── SOURCE DATA
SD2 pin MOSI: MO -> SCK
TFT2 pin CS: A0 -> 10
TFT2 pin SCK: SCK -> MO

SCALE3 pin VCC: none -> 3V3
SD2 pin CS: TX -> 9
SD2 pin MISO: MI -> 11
────
> **AIM OF THE TASK**
In full and without edits, repeat the listing above.

> **TASK OUTPUT**
SD2 pin MOSI: MO -> SCK
TFT2 pin CS: A0 -> 10
TFT2 pin SCK: SCK -> MO

SCALE3 pin VCC: none -> 3V3
SD2 pin CS: TX -> 9
SD2 pin MISO: MI -> 11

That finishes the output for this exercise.